### Exercise directions:
Exactly the lines from the one containing "none -> yellow brick E13 level 1" through the final line of the listing are to be retyped, and nothing more.

### Input records:
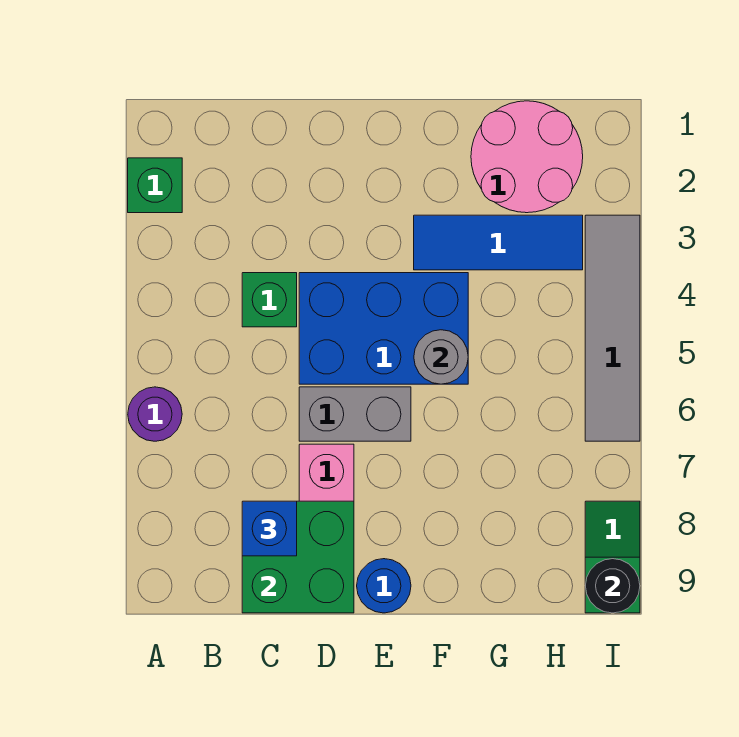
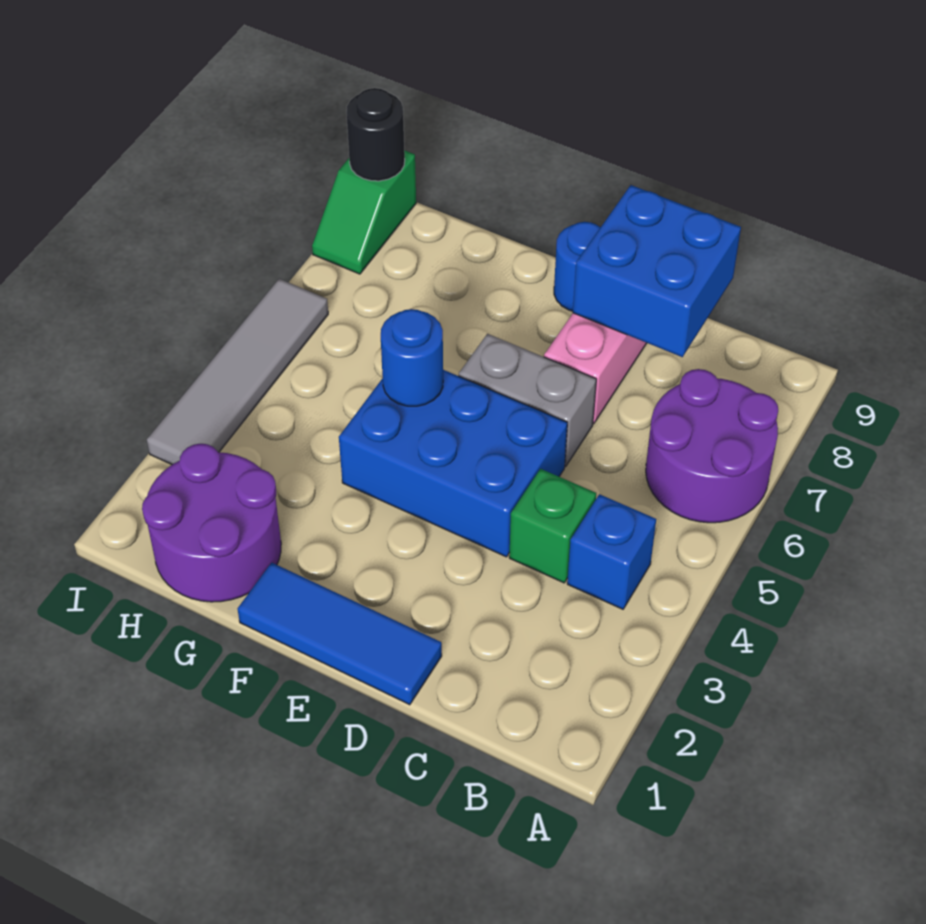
green brick A2 level 1 -> none
purple round brick A6 level 1 -> purple round brick A6:B7 level 1
green brick C8:D9 level 2 -> blue brick C8:D9 level 2
blue brick C8 level 3 -> blue brick B4 level 1
blue tile F3:H3 level 1 -> blue tile D1:F1 level 1
grey round brick F5 level 2 -> blue round brick F5 level 2
pink round brick G1:H2 level 1 -> purple round brick G1:H2 level 1

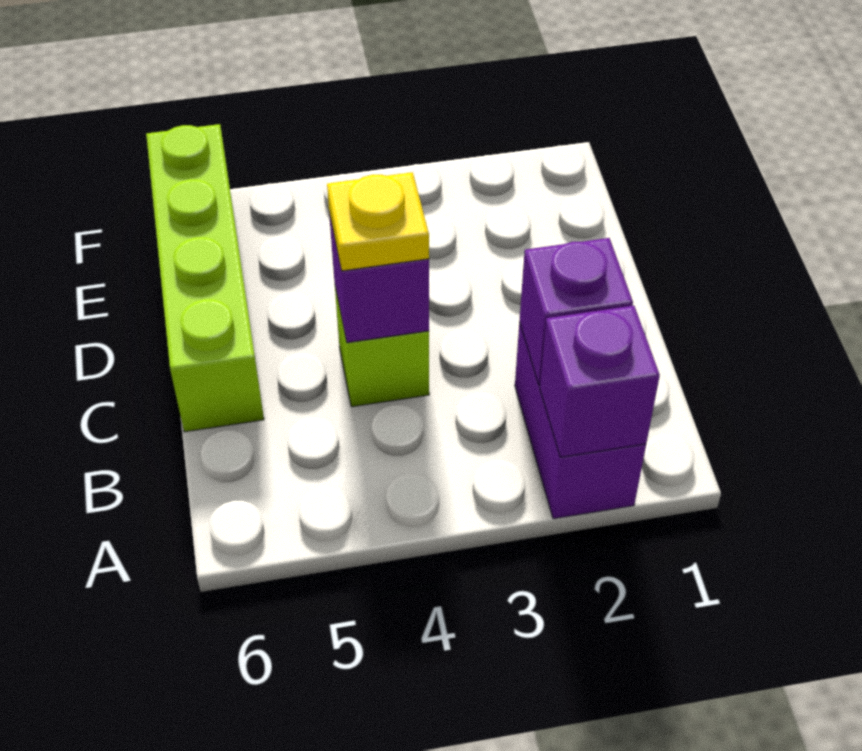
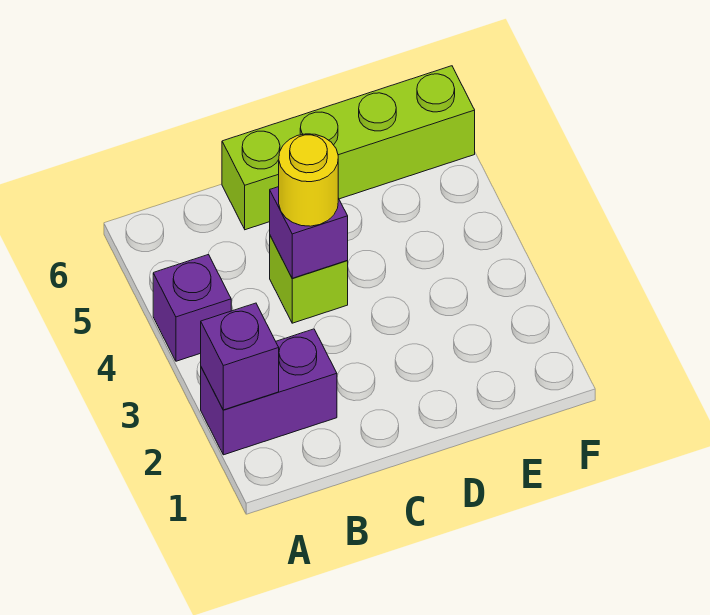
purple brick B2 level 2 -> purple brick A4 level 1
yellow plate C4 level 3 -> yellow round brick C4 level 3

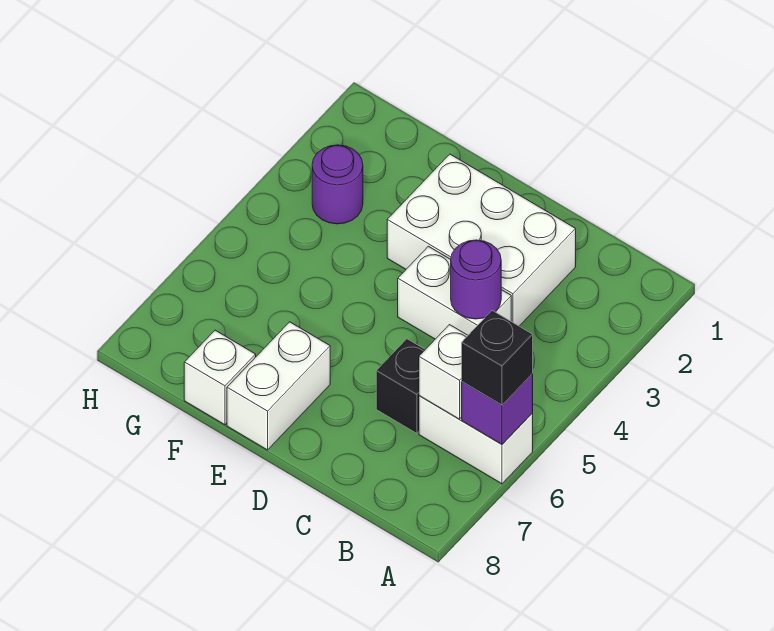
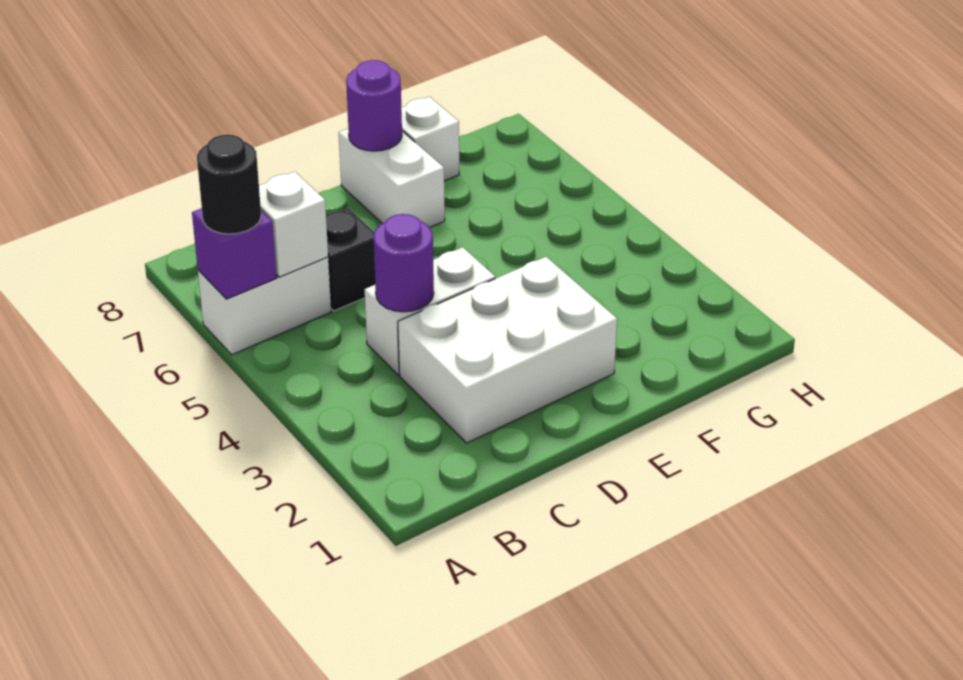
black brick A6 level 3 -> black round brick A6 level 3
purple round brick G3 level 1 -> purple round brick E8 level 2

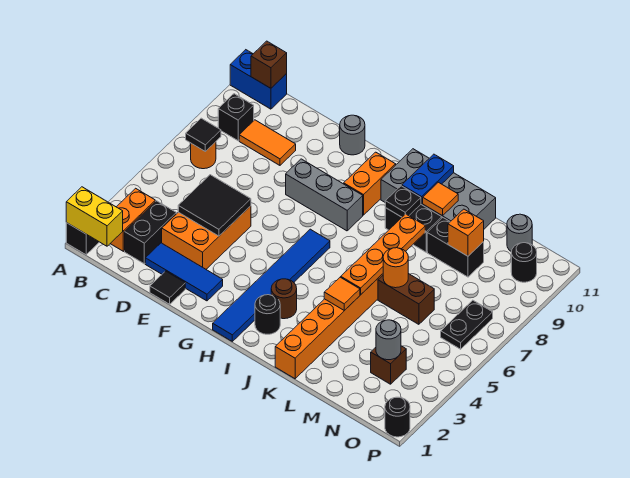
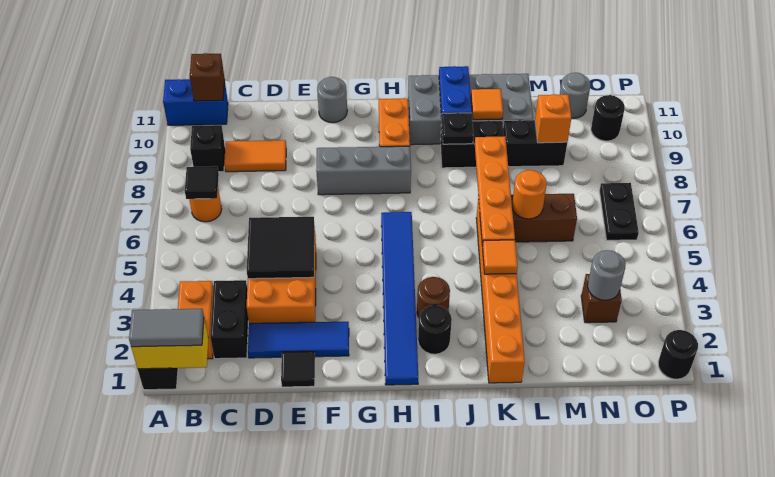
none -> grey tile A1:B1 level 3

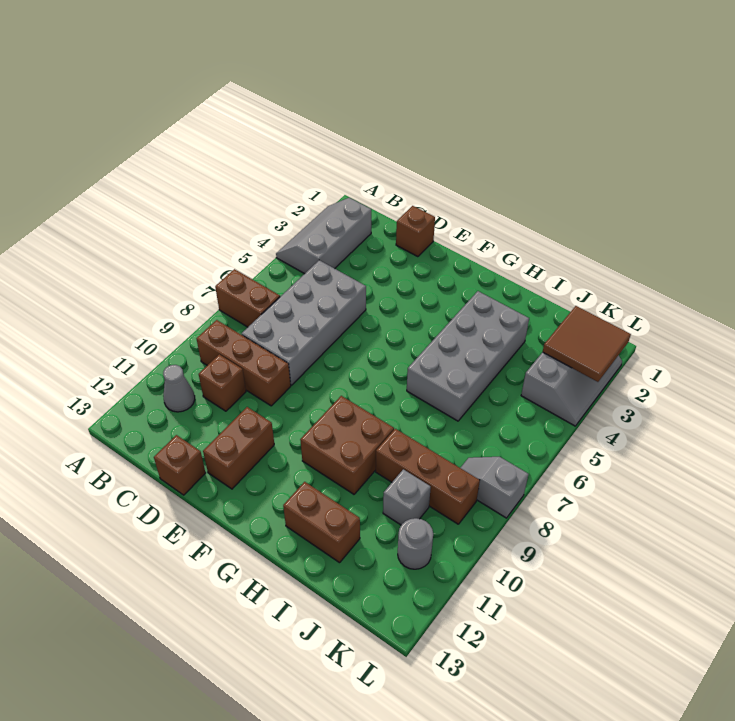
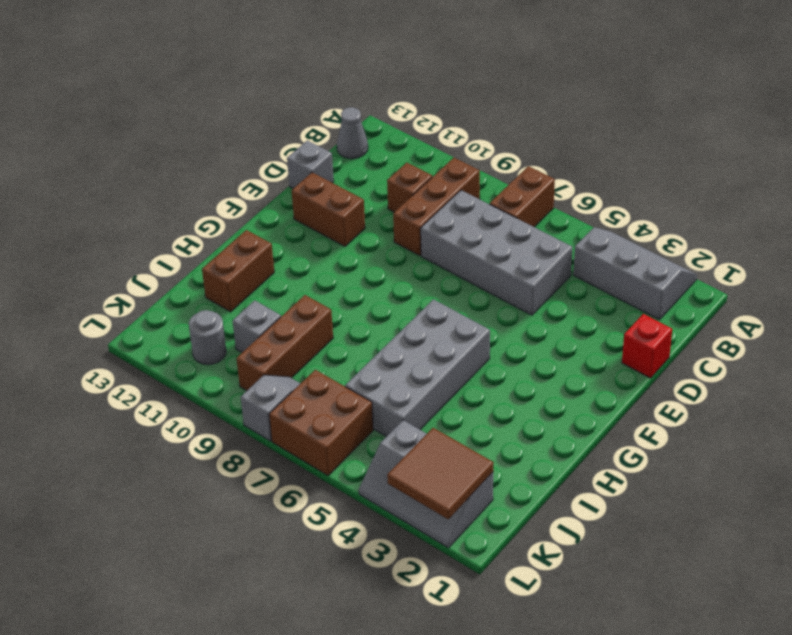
grey cone B11 level 1 -> grey cone B13 level 1
brown brick D1 level 1 -> red brick D1 level 1
brown brick D13 level 1 -> grey brick D13 level 1
brown brick G9:H10 level 1 -> brown brick K6:L7 level 1
grey brick H3:I6 level 1 -> grey brick G5:J6 level 1

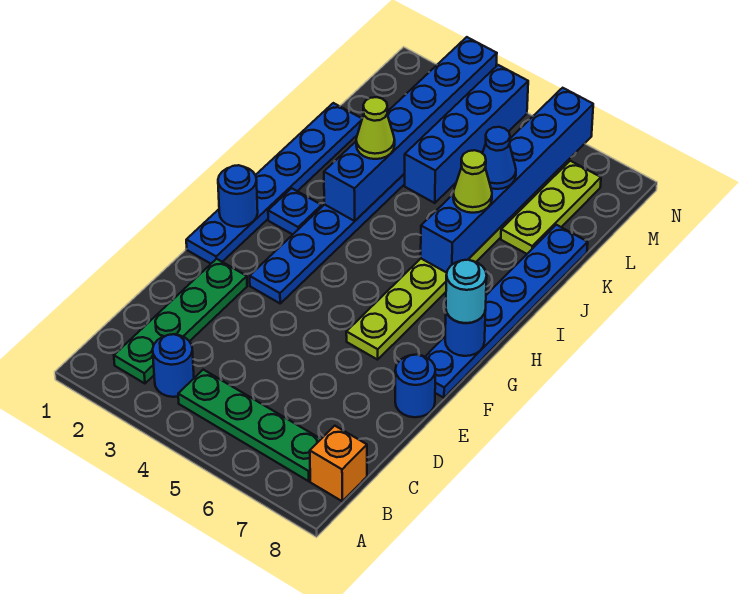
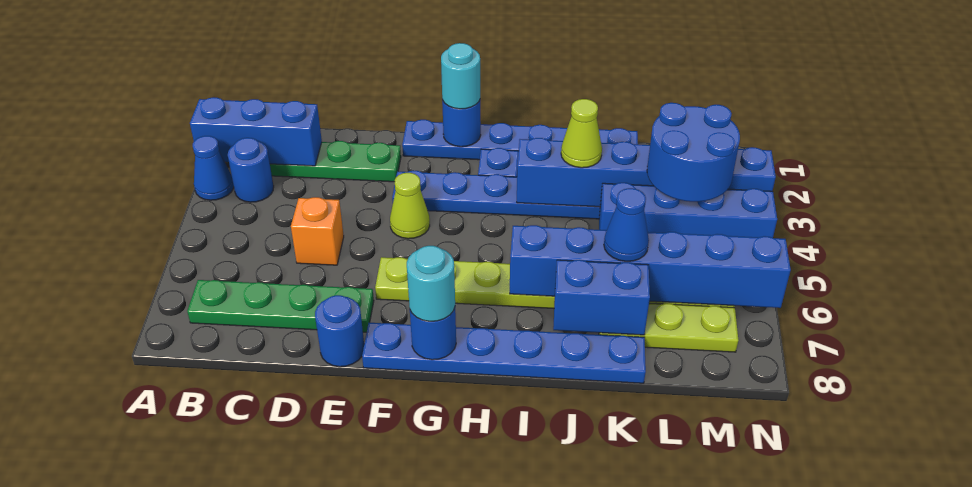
none -> blue brick A2:C2 level 2
none -> blue cone A3 level 1
green plate B4:B7 level 1 -> green plate B7:E7 level 1
orange brick B8 level 1 -> orange brick D5 level 1
none -> cyan round brick G1 level 3
lime cone J6 level 3 -> lime cone F4 level 1
none -> blue brick J7:K7 level 2
none -> blue round brick L3:M4 level 3

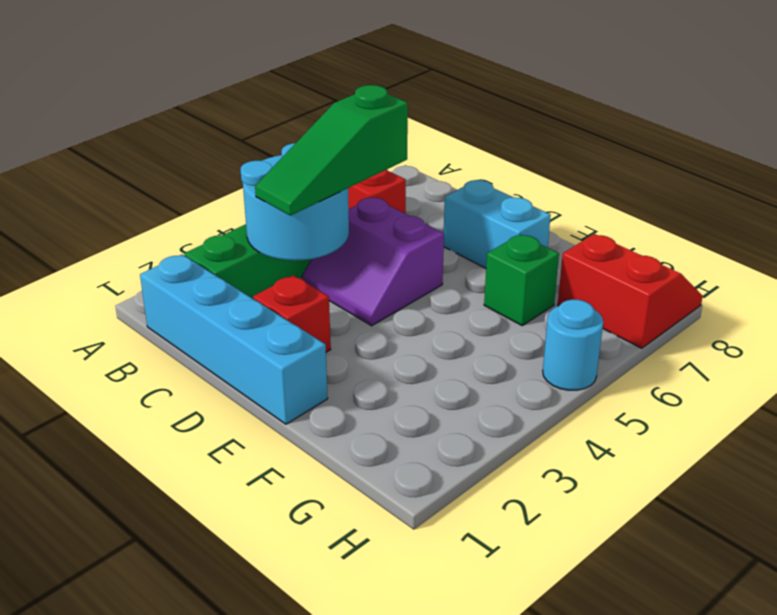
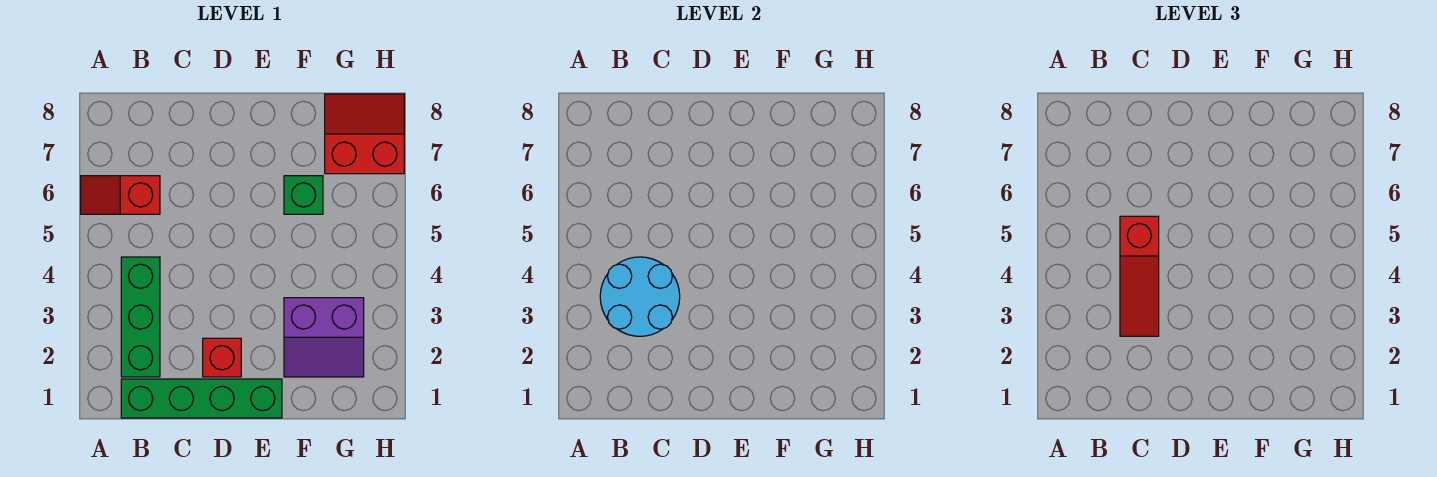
cyan brick B1:E1 level 1 -> green brick B1:E1 level 1
green slope C3:C5 level 3 top 5 -> red slope C3:C5 level 3 top 5
purple slope C4:D5 level 1 top 5 -> purple slope F2:G3 level 1 top 3
cyan brick D7:E7 level 1 -> none
cyan round brick H5 level 1 -> none

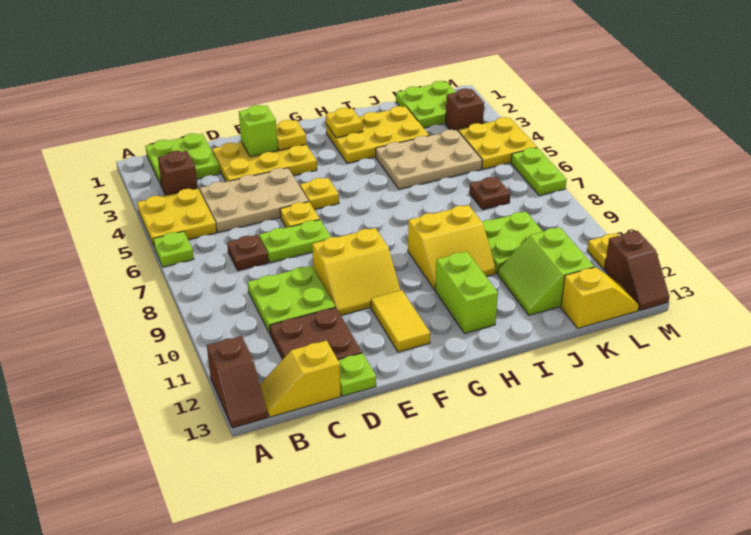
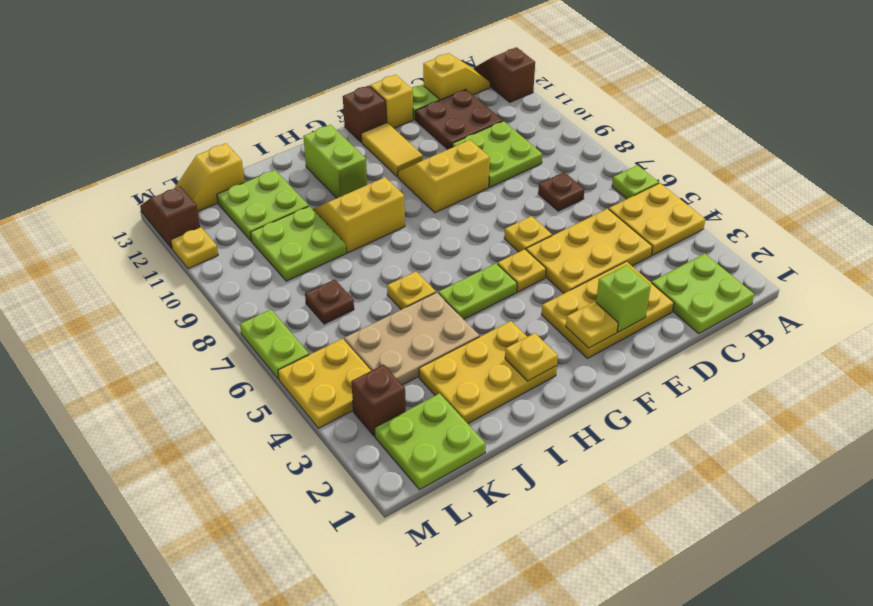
brown brick B3 level 1 -> brown brick F13 level 1
tan plate C4:E5 level 1 -> yellow plate C4:E5 level 1
lime plate D7:E7 level 1 -> lime plate G5:H5 level 1
none -> yellow brick E13 level 1
none -> yellow plate I6 level 1
lime slope J11:K12 level 1 top K -> lime plate J11:K12 level 1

### Answer to the problem:
none -> yellow brick E13 level 1
none -> yellow plate I6 level 1
lime slope J11:K12 level 1 top K -> lime plate J11:K12 level 1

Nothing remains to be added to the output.